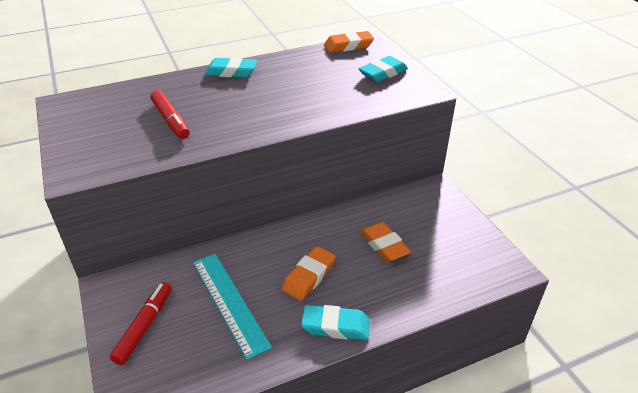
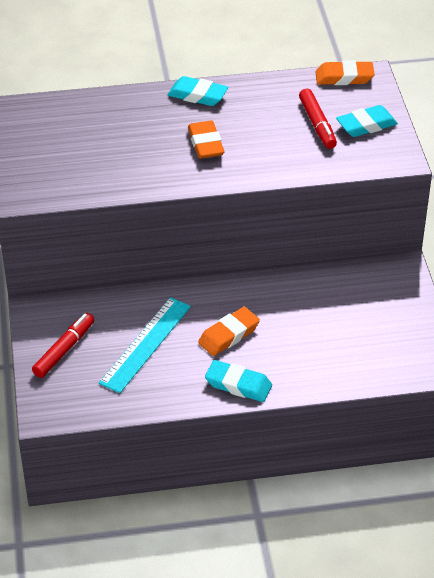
camera: 15 degrees right, 5 degrees up
(170, 120) = (121, 150): red marker -> red marker (317, 124)
(229, 302) = (145, 344): turquoise ruler -> turquoise ruler turned 45 degrees clockwise
(384, 245) = (316, 319): orange eraser -> orange eraser (206, 144)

**Exercise details**
Give the listing again, exactly as it appears, but without its images.

**Exercise solution**
camera: 15 degrees right, 5 degrees up
(170, 120) = (121, 150): red marker -> red marker (317, 124)
(229, 302) = (145, 344): turquoise ruler -> turquoise ruler turned 45 degrees clockwise
(384, 245) = (316, 319): orange eraser -> orange eraser (206, 144)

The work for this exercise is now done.